- WHAT YOU WILL DO
A word-for-word retyping of the listing is the goal.

- PROVIDED DATA
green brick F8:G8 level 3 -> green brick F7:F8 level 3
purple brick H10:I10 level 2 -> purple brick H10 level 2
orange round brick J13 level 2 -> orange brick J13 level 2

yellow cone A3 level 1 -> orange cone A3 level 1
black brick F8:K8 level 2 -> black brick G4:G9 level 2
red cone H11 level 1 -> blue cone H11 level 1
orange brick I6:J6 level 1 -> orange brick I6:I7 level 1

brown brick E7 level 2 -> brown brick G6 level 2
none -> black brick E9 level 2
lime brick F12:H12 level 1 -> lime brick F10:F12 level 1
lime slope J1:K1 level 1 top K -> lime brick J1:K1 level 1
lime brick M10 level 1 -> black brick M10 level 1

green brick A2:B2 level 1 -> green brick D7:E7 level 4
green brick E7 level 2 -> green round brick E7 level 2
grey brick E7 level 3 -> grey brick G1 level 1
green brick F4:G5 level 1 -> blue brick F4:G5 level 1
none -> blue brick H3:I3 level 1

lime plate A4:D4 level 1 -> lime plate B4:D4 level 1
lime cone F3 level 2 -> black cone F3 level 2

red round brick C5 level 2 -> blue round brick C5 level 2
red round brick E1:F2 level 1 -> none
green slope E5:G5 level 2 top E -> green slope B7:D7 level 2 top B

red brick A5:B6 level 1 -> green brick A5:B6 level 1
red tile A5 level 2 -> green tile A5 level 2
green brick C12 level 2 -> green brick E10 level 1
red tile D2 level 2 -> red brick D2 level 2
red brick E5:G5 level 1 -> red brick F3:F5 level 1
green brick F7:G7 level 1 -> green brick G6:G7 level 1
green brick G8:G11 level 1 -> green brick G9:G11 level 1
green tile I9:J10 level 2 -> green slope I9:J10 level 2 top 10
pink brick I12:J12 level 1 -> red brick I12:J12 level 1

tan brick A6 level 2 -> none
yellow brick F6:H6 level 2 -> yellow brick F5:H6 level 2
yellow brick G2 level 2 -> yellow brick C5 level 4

- REPLY
green brick F8:G8 level 3 -> green brick F7:F8 level 3
purple brick H10:I10 level 2 -> purple brick H10 level 2
orange round brick J13 level 2 -> orange brick J13 level 2

yellow cone A3 level 1 -> orange cone A3 level 1
black brick F8:K8 level 2 -> black brick G4:G9 level 2
red cone H11 level 1 -> blue cone H11 level 1
orange brick I6:J6 level 1 -> orange brick I6:I7 level 1

brown brick E7 level 2 -> brown brick G6 level 2
none -> black brick E9 level 2
lime brick F12:H12 level 1 -> lime brick F10:F12 level 1
lime slope J1:K1 level 1 top K -> lime brick J1:K1 level 1
lime brick M10 level 1 -> black brick M10 level 1

green brick A2:B2 level 1 -> green brick D7:E7 level 4
green brick E7 level 2 -> green round brick E7 level 2
grey brick E7 level 3 -> grey brick G1 level 1
green brick F4:G5 level 1 -> blue brick F4:G5 level 1
none -> blue brick H3:I3 level 1

lime plate A4:D4 level 1 -> lime plate B4:D4 level 1
lime cone F3 level 2 -> black cone F3 level 2

red round brick C5 level 2 -> blue round brick C5 level 2
red round brick E1:F2 level 1 -> none
green slope E5:G5 level 2 top E -> green slope B7:D7 level 2 top B

red brick A5:B6 level 1 -> green brick A5:B6 level 1
red tile A5 level 2 -> green tile A5 level 2
green brick C12 level 2 -> green brick E10 level 1
red tile D2 level 2 -> red brick D2 level 2
red brick E5:G5 level 1 -> red brick F3:F5 level 1
green brick F7:G7 level 1 -> green brick G6:G7 level 1
green brick G8:G11 level 1 -> green brick G9:G11 level 1
green tile I9:J10 level 2 -> green slope I9:J10 level 2 top 10
pink brick I12:J12 level 1 -> red brick I12:J12 level 1

tan brick A6 level 2 -> none
yellow brick F6:H6 level 2 -> yellow brick F5:H6 level 2
yellow brick G2 level 2 -> yellow brick C5 level 4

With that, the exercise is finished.